REQUIRED WORK: Among the lines below, some may hold the word "scissors"; state how many do, giving only the number.

SOURCE INFORMATION:
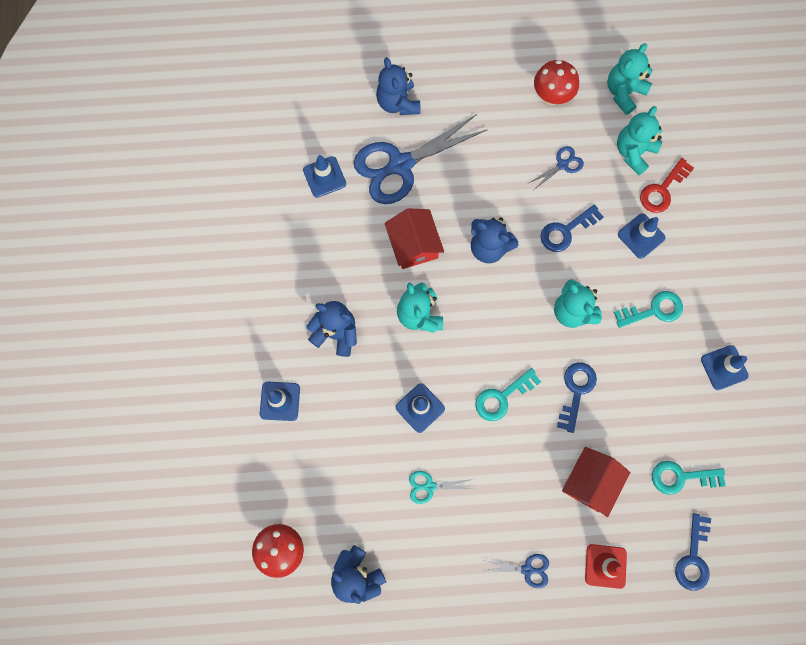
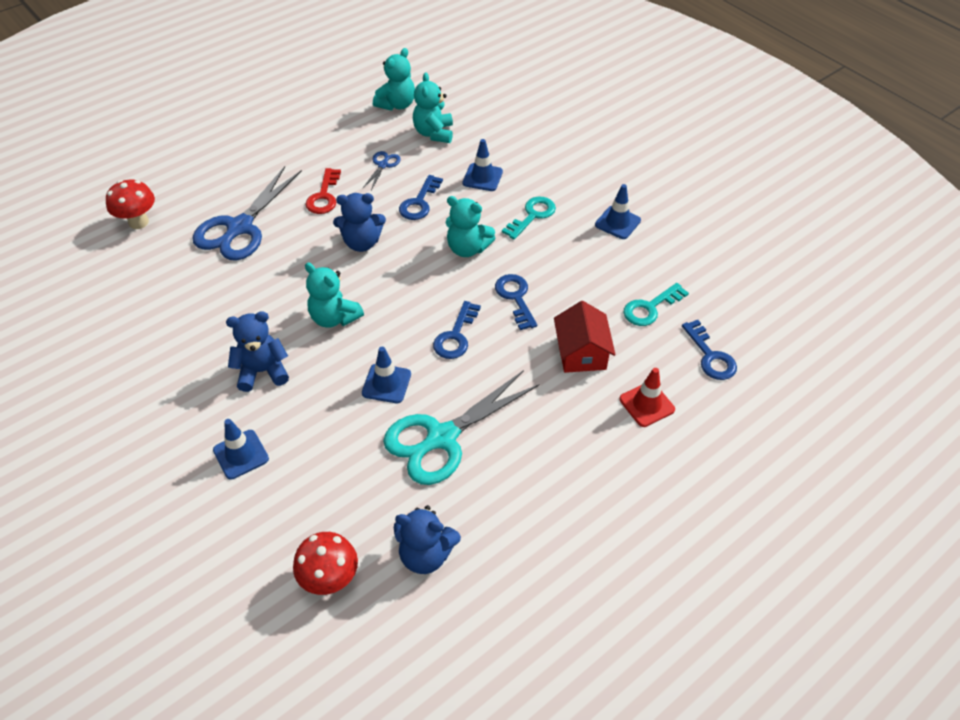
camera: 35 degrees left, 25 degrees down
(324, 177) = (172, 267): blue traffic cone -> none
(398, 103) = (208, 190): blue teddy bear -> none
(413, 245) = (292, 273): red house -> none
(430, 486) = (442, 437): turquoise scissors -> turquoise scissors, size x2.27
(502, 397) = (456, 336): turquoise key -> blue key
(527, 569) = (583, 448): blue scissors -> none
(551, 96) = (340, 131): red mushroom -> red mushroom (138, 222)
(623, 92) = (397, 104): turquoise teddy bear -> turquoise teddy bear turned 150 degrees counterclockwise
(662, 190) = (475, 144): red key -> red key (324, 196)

ANSWER TO THE PROBLEM: 2